--- Data supplied ---

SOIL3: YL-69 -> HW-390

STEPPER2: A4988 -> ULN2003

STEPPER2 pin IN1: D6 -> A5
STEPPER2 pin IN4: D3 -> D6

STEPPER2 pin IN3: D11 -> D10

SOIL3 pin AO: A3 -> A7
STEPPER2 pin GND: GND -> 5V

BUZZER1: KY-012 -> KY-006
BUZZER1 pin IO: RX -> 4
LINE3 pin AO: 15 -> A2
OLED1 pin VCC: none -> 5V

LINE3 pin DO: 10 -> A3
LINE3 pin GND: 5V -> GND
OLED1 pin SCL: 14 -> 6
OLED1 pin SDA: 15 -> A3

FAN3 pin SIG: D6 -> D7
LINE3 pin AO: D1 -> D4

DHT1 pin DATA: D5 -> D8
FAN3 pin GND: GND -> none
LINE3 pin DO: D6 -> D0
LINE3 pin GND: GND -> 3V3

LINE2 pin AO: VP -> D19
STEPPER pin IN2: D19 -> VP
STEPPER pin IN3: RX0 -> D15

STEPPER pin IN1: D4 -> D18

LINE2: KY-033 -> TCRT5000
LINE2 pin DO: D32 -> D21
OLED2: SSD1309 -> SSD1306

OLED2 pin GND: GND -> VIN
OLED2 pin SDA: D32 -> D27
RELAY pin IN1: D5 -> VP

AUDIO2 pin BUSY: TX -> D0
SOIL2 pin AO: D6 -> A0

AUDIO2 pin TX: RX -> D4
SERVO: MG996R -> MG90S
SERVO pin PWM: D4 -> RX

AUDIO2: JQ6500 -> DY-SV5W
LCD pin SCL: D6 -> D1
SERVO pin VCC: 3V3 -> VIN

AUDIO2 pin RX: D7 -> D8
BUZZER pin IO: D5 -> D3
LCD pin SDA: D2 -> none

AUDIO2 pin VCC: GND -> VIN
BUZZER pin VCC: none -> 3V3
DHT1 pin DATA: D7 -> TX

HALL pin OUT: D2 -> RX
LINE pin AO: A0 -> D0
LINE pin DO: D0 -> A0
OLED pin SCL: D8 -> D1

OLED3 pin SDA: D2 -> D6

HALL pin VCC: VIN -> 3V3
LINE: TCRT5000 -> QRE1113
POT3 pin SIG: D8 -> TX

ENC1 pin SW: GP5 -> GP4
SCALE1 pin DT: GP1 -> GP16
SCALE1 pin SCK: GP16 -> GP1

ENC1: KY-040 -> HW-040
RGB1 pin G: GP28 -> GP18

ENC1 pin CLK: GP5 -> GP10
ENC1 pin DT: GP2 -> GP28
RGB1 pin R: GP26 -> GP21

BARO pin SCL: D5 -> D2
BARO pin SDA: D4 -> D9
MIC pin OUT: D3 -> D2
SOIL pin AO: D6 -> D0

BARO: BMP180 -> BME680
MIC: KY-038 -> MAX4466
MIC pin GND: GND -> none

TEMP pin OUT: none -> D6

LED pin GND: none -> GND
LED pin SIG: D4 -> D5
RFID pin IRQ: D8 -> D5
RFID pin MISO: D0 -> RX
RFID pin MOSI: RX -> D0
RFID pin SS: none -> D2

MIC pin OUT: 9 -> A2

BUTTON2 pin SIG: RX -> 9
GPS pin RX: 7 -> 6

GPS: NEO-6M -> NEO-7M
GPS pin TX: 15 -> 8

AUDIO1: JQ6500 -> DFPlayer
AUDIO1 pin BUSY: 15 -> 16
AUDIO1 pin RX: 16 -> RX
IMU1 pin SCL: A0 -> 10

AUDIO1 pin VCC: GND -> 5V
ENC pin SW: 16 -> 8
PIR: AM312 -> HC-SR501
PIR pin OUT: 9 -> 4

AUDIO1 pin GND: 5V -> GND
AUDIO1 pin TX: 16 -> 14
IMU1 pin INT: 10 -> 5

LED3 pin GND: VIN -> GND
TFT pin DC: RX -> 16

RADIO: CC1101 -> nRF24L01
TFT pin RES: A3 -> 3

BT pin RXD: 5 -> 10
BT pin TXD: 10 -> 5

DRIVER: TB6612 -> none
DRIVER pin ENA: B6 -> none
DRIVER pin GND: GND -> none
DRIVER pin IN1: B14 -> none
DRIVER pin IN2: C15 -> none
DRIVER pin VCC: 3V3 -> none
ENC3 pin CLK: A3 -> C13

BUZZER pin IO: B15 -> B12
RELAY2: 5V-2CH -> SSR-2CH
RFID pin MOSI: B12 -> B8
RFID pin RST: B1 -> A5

---

## Work order
Print the records above in full, exactly.

## Solution
SOIL3: YL-69 -> HW-390

STEPPER2: A4988 -> ULN2003

STEPPER2 pin IN1: D6 -> A5
STEPPER2 pin IN4: D3 -> D6

STEPPER2 pin IN3: D11 -> D10

SOIL3 pin AO: A3 -> A7
STEPPER2 pin GND: GND -> 5V

BUZZER1: KY-012 -> KY-006
BUZZER1 pin IO: RX -> 4
LINE3 pin AO: 15 -> A2
OLED1 pin VCC: none -> 5V

LINE3 pin DO: 10 -> A3
LINE3 pin GND: 5V -> GND
OLED1 pin SCL: 14 -> 6
OLED1 pin SDA: 15 -> A3

FAN3 pin SIG: D6 -> D7
LINE3 pin AO: D1 -> D4

DHT1 pin DATA: D5 -> D8
FAN3 pin GND: GND -> none
LINE3 pin DO: D6 -> D0
LINE3 pin GND: GND -> 3V3

LINE2 pin AO: VP -> D19
STEPPER pin IN2: D19 -> VP
STEPPER pin IN3: RX0 -> D15

STEPPER pin IN1: D4 -> D18

LINE2: KY-033 -> TCRT5000
LINE2 pin DO: D32 -> D21
OLED2: SSD1309 -> SSD1306

OLED2 pin GND: GND -> VIN
OLED2 pin SDA: D32 -> D27
RELAY pin IN1: D5 -> VP

AUDIO2 pin BUSY: TX -> D0
SOIL2 pin AO: D6 -> A0

AUDIO2 pin TX: RX -> D4
SERVO: MG996R -> MG90S
SERVO pin PWM: D4 -> RX

AUDIO2: JQ6500 -> DY-SV5W
LCD pin SCL: D6 -> D1
SERVO pin VCC: 3V3 -> VIN

AUDIO2 pin RX: D7 -> D8
BUZZER pin IO: D5 -> D3
LCD pin SDA: D2 -> none

AUDIO2 pin VCC: GND -> VIN
BUZZER pin VCC: none -> 3V3
DHT1 pin DATA: D7 -> TX

HALL pin OUT: D2 -> RX
LINE pin AO: A0 -> D0
LINE pin DO: D0 -> A0
OLED pin SCL: D8 -> D1

OLED3 pin SDA: D2 -> D6

HALL pin VCC: VIN -> 3V3
LINE: TCRT5000 -> QRE1113
POT3 pin SIG: D8 -> TX

ENC1 pin SW: GP5 -> GP4
SCALE1 pin DT: GP1 -> GP16
SCALE1 pin SCK: GP16 -> GP1

ENC1: KY-040 -> HW-040
RGB1 pin G: GP28 -> GP18

ENC1 pin CLK: GP5 -> GP10
ENC1 pin DT: GP2 -> GP28
RGB1 pin R: GP26 -> GP21

BARO pin SCL: D5 -> D2
BARO pin SDA: D4 -> D9
MIC pin OUT: D3 -> D2
SOIL pin AO: D6 -> D0

BARO: BMP180 -> BME680
MIC: KY-038 -> MAX4466
MIC pin GND: GND -> none

TEMP pin OUT: none -> D6

LED pin GND: none -> GND
LED pin SIG: D4 -> D5
RFID pin IRQ: D8 -> D5
RFID pin MISO: D0 -> RX
RFID pin MOSI: RX -> D0
RFID pin SS: none -> D2

MIC pin OUT: 9 -> A2

BUTTON2 pin SIG: RX -> 9
GPS pin RX: 7 -> 6

GPS: NEO-6M -> NEO-7M
GPS pin TX: 15 -> 8

AUDIO1: JQ6500 -> DFPlayer
AUDIO1 pin BUSY: 15 -> 16
AUDIO1 pin RX: 16 -> RX
IMU1 pin SCL: A0 -> 10

AUDIO1 pin VCC: GND -> 5V
ENC pin SW: 16 -> 8
PIR: AM312 -> HC-SR501
PIR pin OUT: 9 -> 4

AUDIO1 pin GND: 5V -> GND
AUDIO1 pin TX: 16 -> 14
IMU1 pin INT: 10 -> 5

LED3 pin GND: VIN -> GND
TFT pin DC: RX -> 16

RADIO: CC1101 -> nRF24L01
TFT pin RES: A3 -> 3

BT pin RXD: 5 -> 10
BT pin TXD: 10 -> 5

DRIVER: TB6612 -> none
DRIVER pin ENA: B6 -> none
DRIVER pin GND: GND -> none
DRIVER pin IN1: B14 -> none
DRIVER pin IN2: C15 -> none
DRIVER pin VCC: 3V3 -> none
ENC3 pin CLK: A3 -> C13

BUZZER pin IO: B15 -> B12
RELAY2: 5V-2CH -> SSR-2CH
RFID pin MOSI: B12 -> B8
RFID pin RST: B1 -> A5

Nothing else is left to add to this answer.